- [Task requirements]
Write out the following listing's lines from the one with "(466, 273) = (394, 193): white bucket -> none" to the one with "(663, 159) = (683, 332): brown", exactly, with both included and no others.

- [Dataset extract]
========================================
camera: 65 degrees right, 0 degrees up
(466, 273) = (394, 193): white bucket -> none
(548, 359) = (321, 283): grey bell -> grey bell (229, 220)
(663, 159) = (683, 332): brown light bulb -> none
========================================
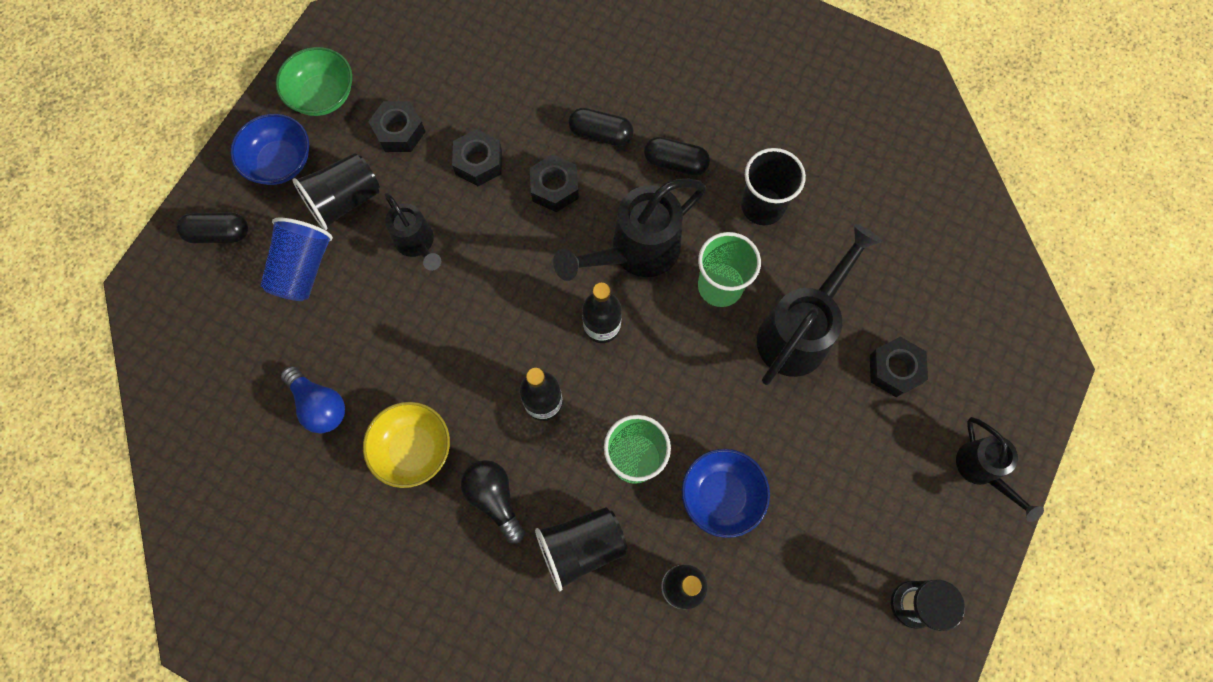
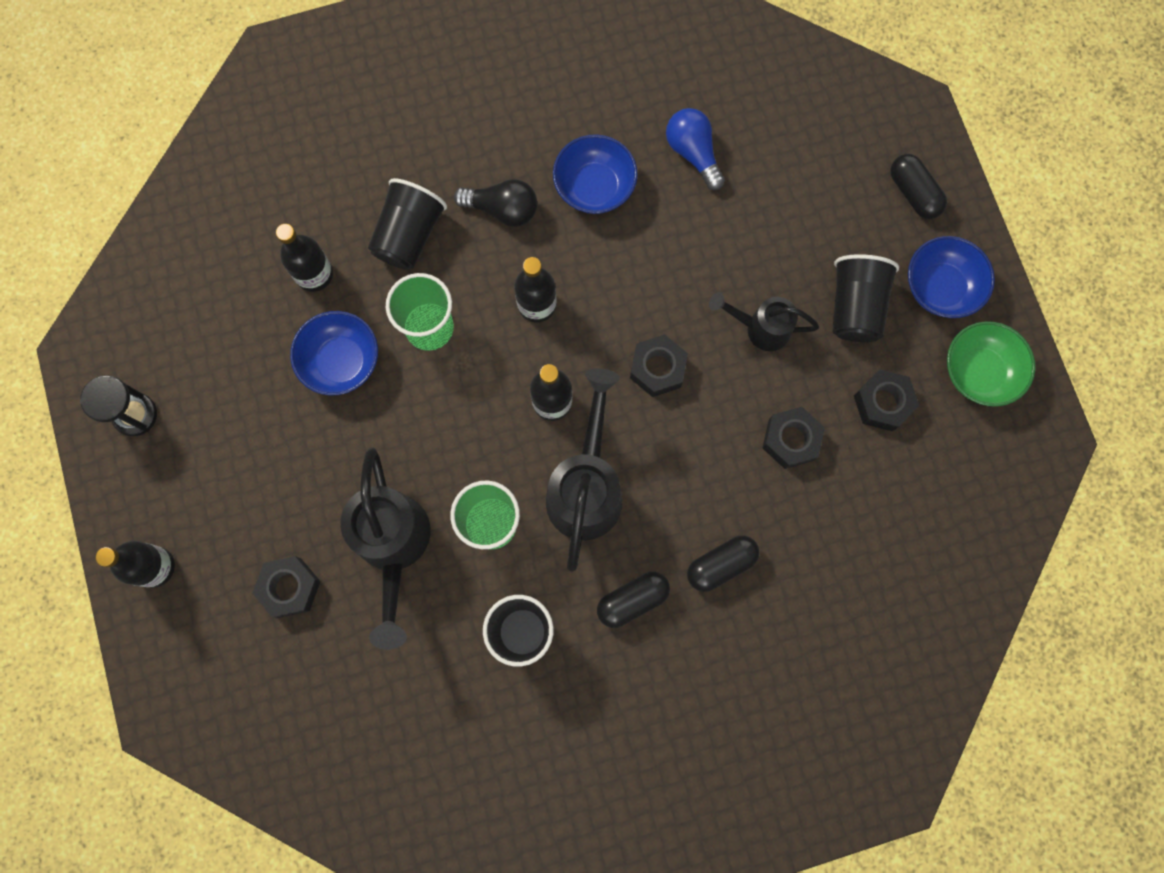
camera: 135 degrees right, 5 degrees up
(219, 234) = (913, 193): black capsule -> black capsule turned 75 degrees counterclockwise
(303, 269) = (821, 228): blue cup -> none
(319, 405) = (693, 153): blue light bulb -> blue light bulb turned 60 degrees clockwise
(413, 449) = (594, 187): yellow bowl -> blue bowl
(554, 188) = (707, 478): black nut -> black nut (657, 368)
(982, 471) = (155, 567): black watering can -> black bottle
========================================
- [Written solution]
(466, 273) = (394, 193): white bucket -> none
(548, 359) = (321, 283): grey bell -> grey bell (229, 220)
(663, 159) = (683, 332): brown light bulb -> none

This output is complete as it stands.